▸ **Task to complete**
Go to the line holding "black diamond: rotated" in the entries below and write out exactly every line down to and including the line holding "purple semicircle: moved 62 px left, 6 px up".

Data supplied Start Marker

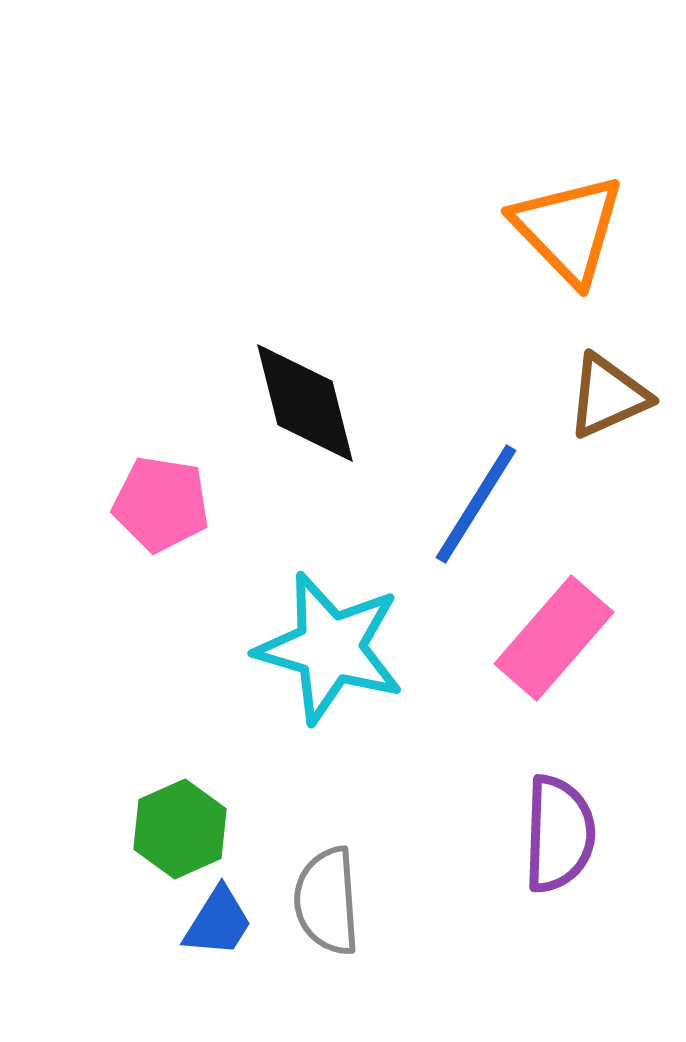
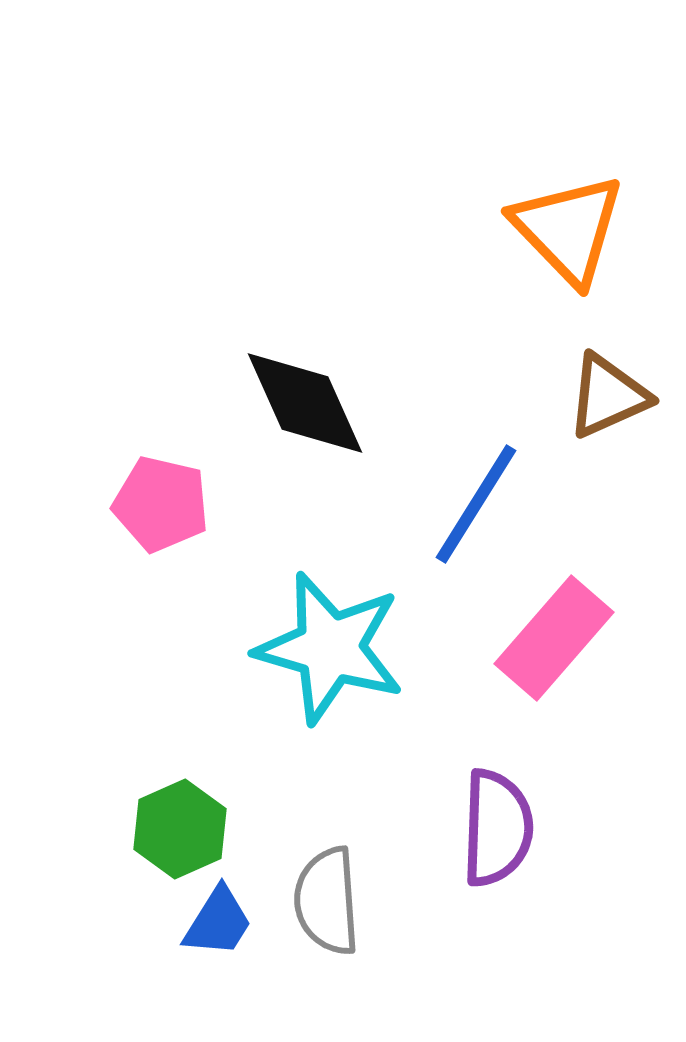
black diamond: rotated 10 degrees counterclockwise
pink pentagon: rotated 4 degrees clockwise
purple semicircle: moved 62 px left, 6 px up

Data supplied End Marker
Data supplied Start Marker

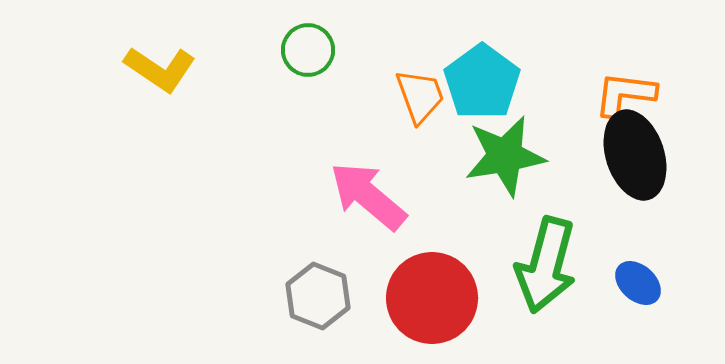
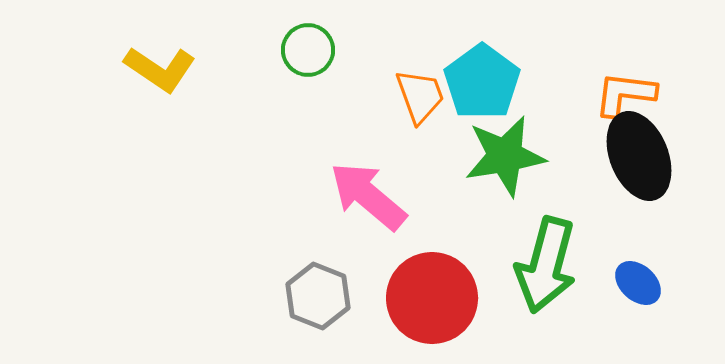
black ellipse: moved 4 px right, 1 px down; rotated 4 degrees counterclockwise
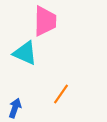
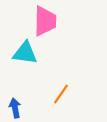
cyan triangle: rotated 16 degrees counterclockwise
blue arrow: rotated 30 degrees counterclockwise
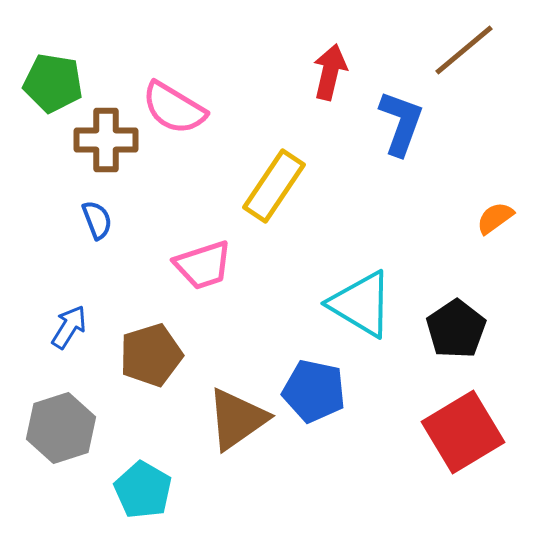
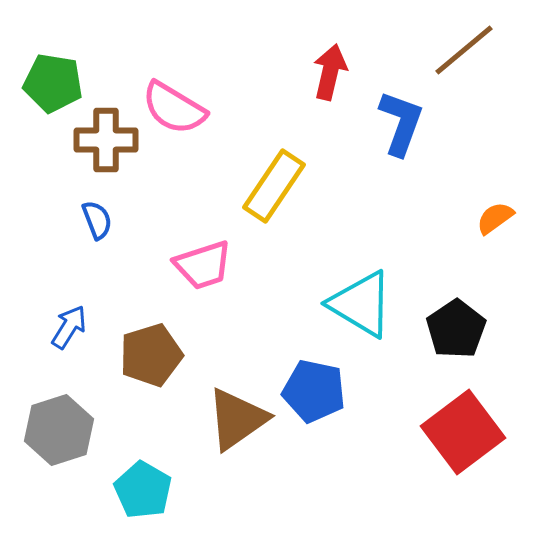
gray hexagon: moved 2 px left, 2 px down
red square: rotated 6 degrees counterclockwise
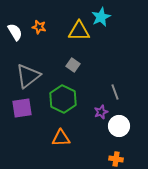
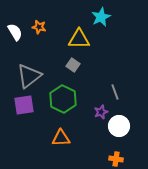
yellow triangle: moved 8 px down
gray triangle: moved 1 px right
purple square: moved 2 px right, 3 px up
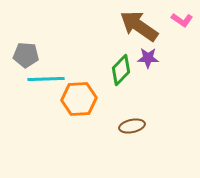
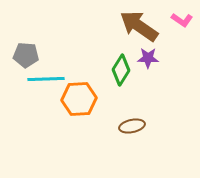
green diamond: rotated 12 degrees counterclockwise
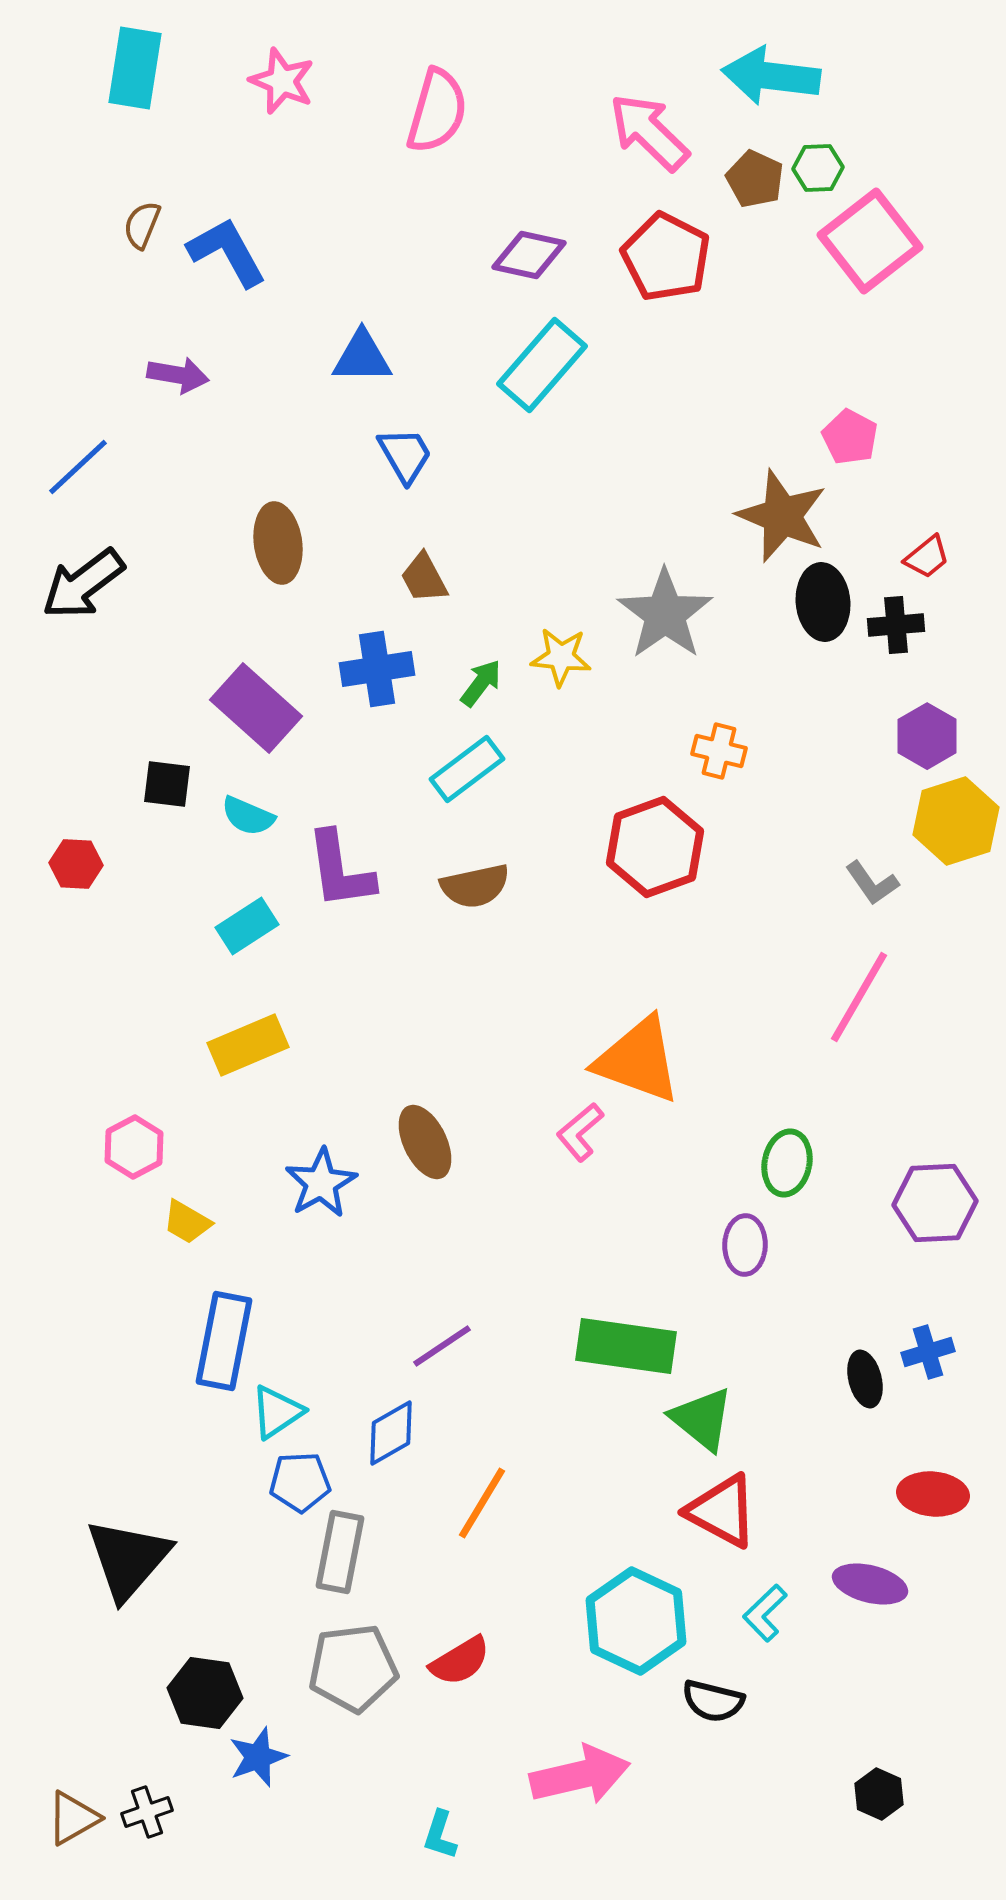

Data supplied End Marker

▸ **Your response**
black diamond: rotated 10 degrees counterclockwise
pink pentagon: rotated 4 degrees clockwise
purple semicircle: moved 62 px left, 6 px up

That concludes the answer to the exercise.